▶ [Records for this task]:
_ _ _ _ _

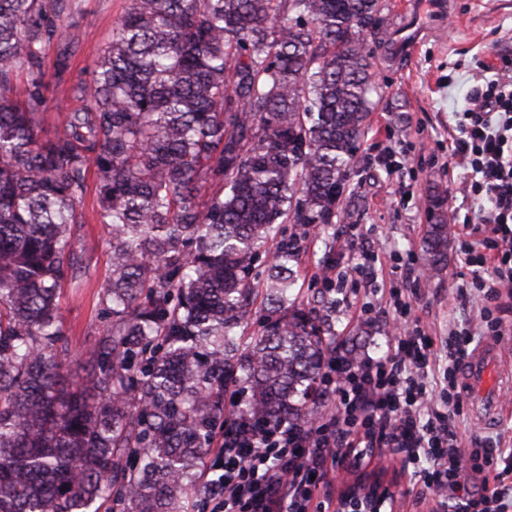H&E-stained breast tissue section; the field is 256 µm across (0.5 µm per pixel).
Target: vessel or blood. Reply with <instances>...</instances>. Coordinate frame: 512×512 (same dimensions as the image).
<instances>
[{"instance_id":"b4317fda","label":"vessel or blood","mask_w":512,"mask_h":512,"mask_svg":"<svg viewBox=\"0 0 512 512\" xmlns=\"http://www.w3.org/2000/svg\"><path fill=\"white\" fill-rule=\"evenodd\" d=\"M448 6L446 0H433L431 16L421 29L407 34L405 45L413 47L420 42L446 17ZM501 348L498 343L489 341L474 349L465 359L459 372L460 385L465 394L474 396V414L479 425L492 423L499 415L501 403L499 391L505 388V380H494L493 375L500 363Z\"/></svg>"}]
</instances>
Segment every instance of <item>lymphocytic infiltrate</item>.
<instances>
[{
  "mask_svg": "<svg viewBox=\"0 0 512 512\" xmlns=\"http://www.w3.org/2000/svg\"><path fill=\"white\" fill-rule=\"evenodd\" d=\"M448 160L470 170L468 195L481 198L480 224L463 225L460 253L465 264L488 270L468 296L491 332L489 300L512 297V72L500 69L473 93L472 106L455 126ZM473 330L451 331L434 352L420 329L392 336L386 354L354 363L329 359L324 389L334 405L311 427H244L218 451L219 478L204 485L211 512H331L319 499V483L344 461L369 466L381 449L395 448L406 462L429 464L419 497L445 490L465 501L466 512H512V448L487 438L479 449L463 447L455 425L463 395L458 373L470 353ZM446 356L440 401L428 389L438 356ZM491 484L470 492L468 475Z\"/></svg>",
  "mask_w": 512,
  "mask_h": 512,
  "instance_id": "1",
  "label": "lymphocytic infiltrate"
}]
</instances>
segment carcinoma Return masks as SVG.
I'll return each instance as SVG.
<instances>
[{
  "label": "carcinoma",
  "mask_w": 512,
  "mask_h": 512,
  "mask_svg": "<svg viewBox=\"0 0 512 512\" xmlns=\"http://www.w3.org/2000/svg\"><path fill=\"white\" fill-rule=\"evenodd\" d=\"M64 7L0 0V512H187L221 417L226 433L305 428L325 403L332 303L299 298L303 236L285 225L336 223L384 5L131 0L91 78L61 87L84 108L42 137ZM90 172L109 321L85 352L89 389L69 390L58 292ZM442 205L432 272L448 261Z\"/></svg>",
  "instance_id": "1"
}]
</instances>
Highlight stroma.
<instances>
[{
    "label": "stroma",
    "mask_w": 512,
    "mask_h": 512,
    "mask_svg": "<svg viewBox=\"0 0 512 512\" xmlns=\"http://www.w3.org/2000/svg\"><path fill=\"white\" fill-rule=\"evenodd\" d=\"M450 17L422 41L411 55L388 62L375 39L373 51L378 92L369 125L356 151L357 165L342 197L335 223L309 229L302 243L298 285L301 296L331 283L336 301V338L347 341L359 356L376 357L386 348L392 317L404 315L419 325L434 343L450 329L474 322L475 307L461 291L471 282L472 269L459 253L461 224L478 223L477 201L465 197L467 170L448 163L450 133L456 113L465 111L486 66H512V0H449ZM130 0H66L77 42L65 74L69 85L89 79L92 64L113 26L128 10ZM444 198L448 235V265L418 286L406 274L407 266L424 270L423 244L431 222L428 199ZM77 251L71 260L74 277L64 279L61 291L63 343L69 356L81 355L108 320L100 298L112 269V251L99 220L95 181H88L78 208ZM355 236H347L348 226ZM376 247L379 259L373 280L354 271L367 247ZM331 265L329 278L318 277L322 265ZM465 446L486 437L512 440V414L499 416L488 427L479 426L470 406L455 418ZM403 455L383 449L373 465L386 471L402 469L392 487L397 512H412L423 485V464L402 468Z\"/></svg>",
    "instance_id": "stroma-1"
}]
</instances>
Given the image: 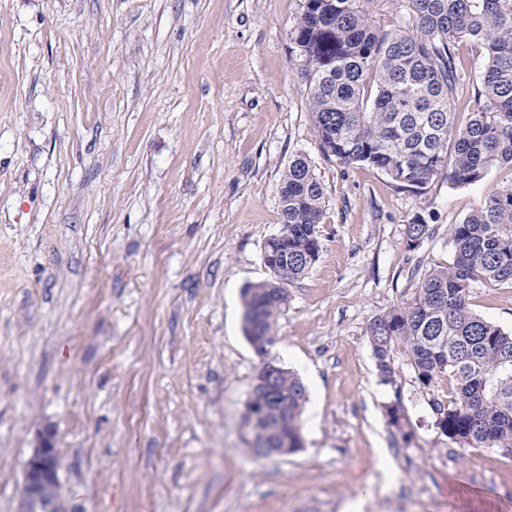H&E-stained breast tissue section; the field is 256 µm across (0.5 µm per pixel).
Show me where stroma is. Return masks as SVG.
Segmentation results:
<instances>
[{
    "instance_id": "stroma-1",
    "label": "stroma",
    "mask_w": 512,
    "mask_h": 512,
    "mask_svg": "<svg viewBox=\"0 0 512 512\" xmlns=\"http://www.w3.org/2000/svg\"><path fill=\"white\" fill-rule=\"evenodd\" d=\"M301 7L0 0V512L46 426L71 512H512V455L443 435L447 377L400 352L382 382L366 335L453 263L449 225L512 167L413 194L327 157L289 54ZM298 155L320 253L271 354L308 388L303 446L256 459L242 290L269 278ZM469 307L512 333L511 285L474 283Z\"/></svg>"
}]
</instances>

_ _ _ _ _

▶ [Problem]:
Pull out all lines in the data above that include "stroma".

▶ [Worked answer]:
Highlight stroma.
    "label": "stroma",
    "instance_id": "stroma-1"
Show me where stroma is. Return masks as SVG.
    "instance_id": "stroma-1",
    "label": "stroma",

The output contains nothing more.